▶ _Written request_
Your task is to print all of the data word for word.

[Stored records]
▬▬▬▬▬▬

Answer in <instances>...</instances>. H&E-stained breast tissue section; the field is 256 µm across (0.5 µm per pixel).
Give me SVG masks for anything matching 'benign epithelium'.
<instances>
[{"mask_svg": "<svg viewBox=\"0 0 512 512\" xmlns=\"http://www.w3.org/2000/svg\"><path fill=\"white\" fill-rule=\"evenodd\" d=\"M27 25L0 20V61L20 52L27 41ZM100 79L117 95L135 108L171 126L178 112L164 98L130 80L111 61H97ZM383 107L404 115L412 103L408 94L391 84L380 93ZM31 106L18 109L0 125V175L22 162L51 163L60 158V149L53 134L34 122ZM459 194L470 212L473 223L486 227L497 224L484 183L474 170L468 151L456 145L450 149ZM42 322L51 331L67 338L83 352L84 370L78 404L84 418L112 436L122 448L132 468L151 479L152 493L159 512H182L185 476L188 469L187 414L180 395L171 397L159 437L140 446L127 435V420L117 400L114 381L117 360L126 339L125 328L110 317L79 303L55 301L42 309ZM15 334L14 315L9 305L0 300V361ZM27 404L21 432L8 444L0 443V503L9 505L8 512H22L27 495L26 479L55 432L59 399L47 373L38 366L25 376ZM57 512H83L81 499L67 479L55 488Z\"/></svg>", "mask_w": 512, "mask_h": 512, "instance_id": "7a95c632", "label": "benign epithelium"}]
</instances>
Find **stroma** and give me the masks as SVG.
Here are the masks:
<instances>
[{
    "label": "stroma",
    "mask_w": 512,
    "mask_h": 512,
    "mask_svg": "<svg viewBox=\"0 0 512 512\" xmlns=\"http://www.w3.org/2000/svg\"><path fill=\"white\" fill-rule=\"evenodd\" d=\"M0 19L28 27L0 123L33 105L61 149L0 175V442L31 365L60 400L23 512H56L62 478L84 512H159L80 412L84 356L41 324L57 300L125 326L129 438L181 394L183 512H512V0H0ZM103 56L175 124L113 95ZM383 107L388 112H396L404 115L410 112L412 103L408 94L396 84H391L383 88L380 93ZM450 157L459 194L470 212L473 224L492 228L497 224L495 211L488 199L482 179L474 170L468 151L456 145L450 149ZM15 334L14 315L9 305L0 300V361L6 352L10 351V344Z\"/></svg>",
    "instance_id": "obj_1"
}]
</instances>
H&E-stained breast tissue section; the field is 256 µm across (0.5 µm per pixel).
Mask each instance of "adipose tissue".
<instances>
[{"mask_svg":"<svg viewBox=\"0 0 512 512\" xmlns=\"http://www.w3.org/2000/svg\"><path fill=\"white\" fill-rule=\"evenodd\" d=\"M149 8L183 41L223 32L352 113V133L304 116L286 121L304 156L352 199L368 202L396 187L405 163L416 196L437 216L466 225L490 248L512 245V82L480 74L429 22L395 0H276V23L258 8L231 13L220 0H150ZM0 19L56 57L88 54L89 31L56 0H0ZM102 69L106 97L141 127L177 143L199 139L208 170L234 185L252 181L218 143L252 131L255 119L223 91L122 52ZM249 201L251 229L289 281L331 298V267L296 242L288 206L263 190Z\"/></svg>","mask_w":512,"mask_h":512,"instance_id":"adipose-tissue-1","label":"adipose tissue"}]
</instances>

▬▬▬▬▬▬

▶ _Task solution_
Answer in <instances>...</instances>. H&E-stained breast tissue section; the field is 256 µm across (0.5 µm per pixel).
Give me SVG masks for anything matching 'benign epithelium'.
<instances>
[{"mask_svg": "<svg viewBox=\"0 0 512 512\" xmlns=\"http://www.w3.org/2000/svg\"><path fill=\"white\" fill-rule=\"evenodd\" d=\"M27 25L0 20V61L20 52L27 41ZM100 79L117 95L135 108L171 126L178 112L164 98L130 80L111 61H97ZM383 107L404 115L412 103L408 94L391 84L380 93ZM31 106L18 109L0 125V175L22 162L51 163L60 158V149L53 134L34 122ZM459 194L470 212L473 223L486 227L497 224L484 183L474 170L468 151L456 145L450 149ZM42 322L51 331L67 338L83 352L84 370L78 404L84 418L112 436L122 448L132 468L151 479L152 493L159 512H182L185 476L188 469L187 414L180 395L171 397L159 437L140 446L127 435V420L117 400L114 381L117 360L126 339L125 328L110 317L79 303L55 301L42 309ZM15 334L14 315L9 305L0 300V361ZM27 404L21 432L8 444L0 443V503L9 505L8 512H22L27 495L26 479L55 432L59 399L47 373L38 366L25 376ZM57 512H83L81 499L67 479L55 488Z\"/></svg>", "mask_w": 512, "mask_h": 512, "instance_id": "7a95c632", "label": "benign epithelium"}]
</instances>
Find **stroma** and give me the masks as SVG.
Here are the masks:
<instances>
[{
    "label": "stroma",
    "mask_w": 512,
    "mask_h": 512,
    "mask_svg": "<svg viewBox=\"0 0 512 512\" xmlns=\"http://www.w3.org/2000/svg\"><path fill=\"white\" fill-rule=\"evenodd\" d=\"M0 19L28 27L0 123L33 105L61 149L0 175V442L31 365L60 400L23 512H56L62 478L84 512H159L80 412L84 356L41 324L57 300L125 326L129 438L181 394L183 512H512V0H0ZM103 56L175 124L113 95ZM383 107L388 112H396L404 115L410 112L412 103L408 94L396 84H391L383 88L380 93ZM450 157L459 194L470 212L473 224L492 228L497 224L495 211L488 199L482 179L474 170L468 151L456 145L450 149ZM15 334L14 315L9 305L0 300V361L6 352L10 351V344Z\"/></svg>",
    "instance_id": "obj_1"
}]
</instances>
H&E-stained breast tissue section; the field is 256 µm across (0.5 µm per pixel).
Mask each instance of "adipose tissue".
<instances>
[{"mask_svg":"<svg viewBox=\"0 0 512 512\" xmlns=\"http://www.w3.org/2000/svg\"><path fill=\"white\" fill-rule=\"evenodd\" d=\"M149 8L183 41L223 32L352 113V133L304 116L286 121L304 156L352 199L368 202L396 187L405 163L416 196L437 216L466 225L490 248L512 245V82L480 74L429 22L395 0H276V23L258 8L231 13L220 0H150ZM0 19L56 57L88 54L89 31L56 0H0ZM102 69L106 97L141 127L177 143L199 139L208 170L234 185L252 181L218 143L252 131L255 119L223 91L122 52ZM249 201L251 229L289 281L331 298V267L296 242L288 206L263 190Z\"/></svg>","mask_w":512,"mask_h":512,"instance_id":"adipose-tissue-1","label":"adipose tissue"}]
</instances>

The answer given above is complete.